___ RECORDS FOR THIS TASK ___

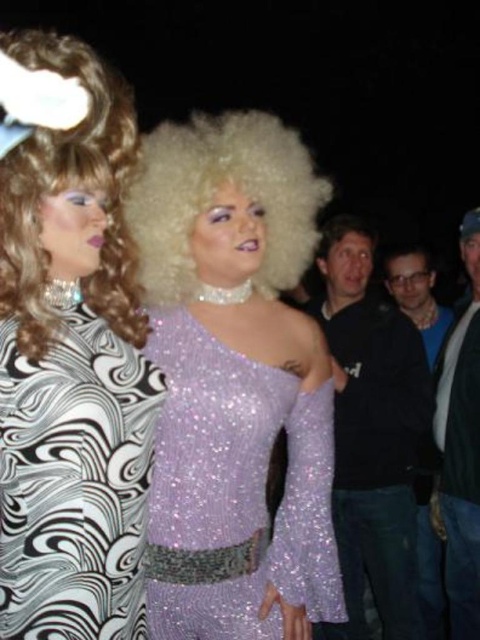
Question: Which object appears farthest from the camera in this image?

Choices:
 (A) denim jacket at right
 (B) dark blue shirt at right

Answer: (B)

Question: Is sparkly purple sweater at center bigger than black and white patterned dress at left?

Choices:
 (A) no
 (B) yes

Answer: (B)

Question: Is denim jacket at right to the left of dark blue sweater at right from the viewer's perspective?

Choices:
 (A) yes
 (B) no

Answer: (B)

Question: Considering the real-world distances, which object is closest to the curly blonde wig at upper left?

Choices:
 (A) black and white patterned dress at left
 (B) sparkly purple sweater at center
 (C) dark blue sweater at right
 (D) blue shirt at right

Answer: (A)

Question: Which object is positioned farthest from the denim jacket at right?

Choices:
 (A) blue shirt at right
 (B) dark blue sweater at right

Answer: (B)

Question: Where is black and white patterned dress at left located in relation to blue shirt at right in the image?

Choices:
 (A) left
 (B) right

Answer: (A)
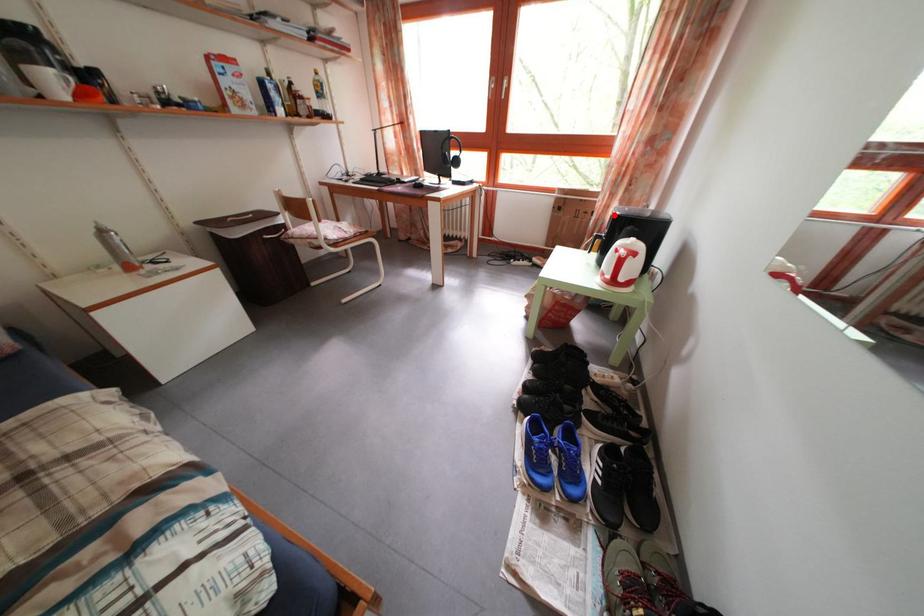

___

### INSTRUCTIONS TO FOLLOW
Reproduce the lines starting with the one that contains "Question: Is sparkly" and continuing through the end of the lines above, leaving out the pictures.

### RESPONSE
Question: Is sparkly purple sweater at center bigger than black and white patterned dress at left?

Choices:
 (A) no
 (B) yes

Answer: (B)

Question: Is denim jacket at right to the left of dark blue sweater at right from the viewer's perspective?

Choices:
 (A) yes
 (B) no

Answer: (B)

Question: Considering the real-world distances, which object is closest to the curly blonde wig at upper left?

Choices:
 (A) black and white patterned dress at left
 (B) sparkly purple sweater at center
 (C) dark blue sweater at right
 (D) blue shirt at right

Answer: (A)

Question: Which object is positioned farthest from the denim jacket at right?

Choices:
 (A) blue shirt at right
 (B) dark blue sweater at right

Answer: (B)

Question: Where is black and white patterned dress at left located in relation to blue shirt at right in the image?

Choices:
 (A) left
 (B) right

Answer: (A)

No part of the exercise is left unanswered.